[Brief]
Each line of the data below that carries the word "green" needs to be copied.

[Available data]
----------

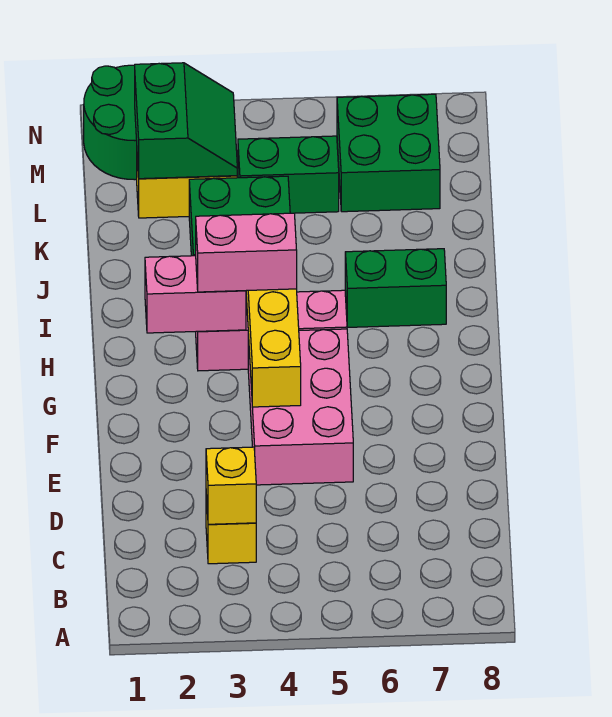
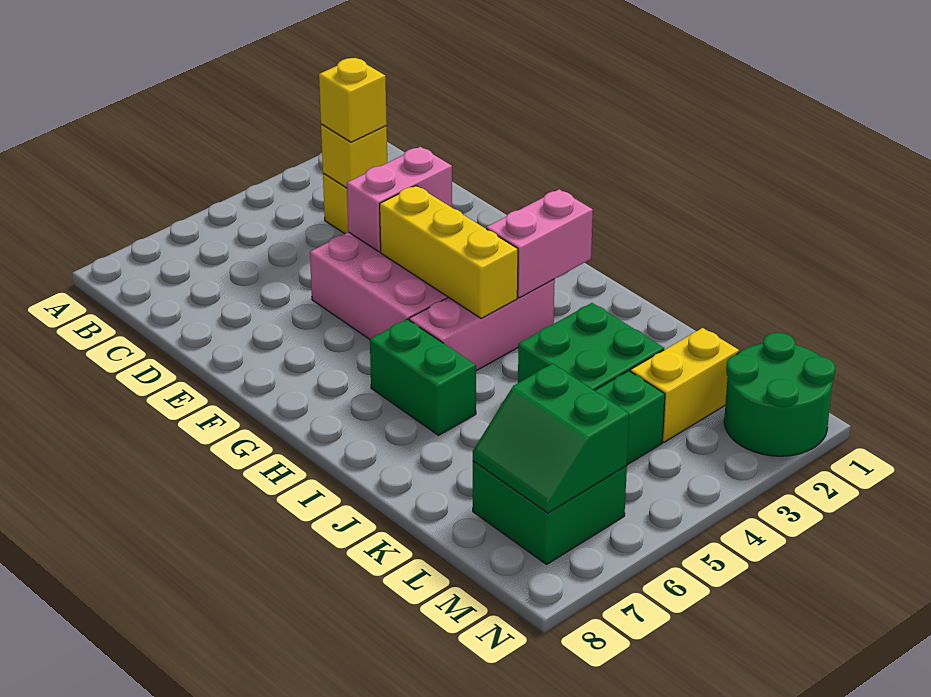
none -> yellow brick C3 level 3
pink brick H3:H4 level 3 -> pink brick E3:E4 level 2
green brick I6:I7 level 1 -> green brick H6:I6 level 1
green slope L2:M3 level 2 top 2 -> green slope L6:M7 level 2 top 6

----------

[Result of this task]
green brick I6:I7 level 1 -> green brick H6:I6 level 1
green slope L2:M3 level 2 top 2 -> green slope L6:M7 level 2 top 6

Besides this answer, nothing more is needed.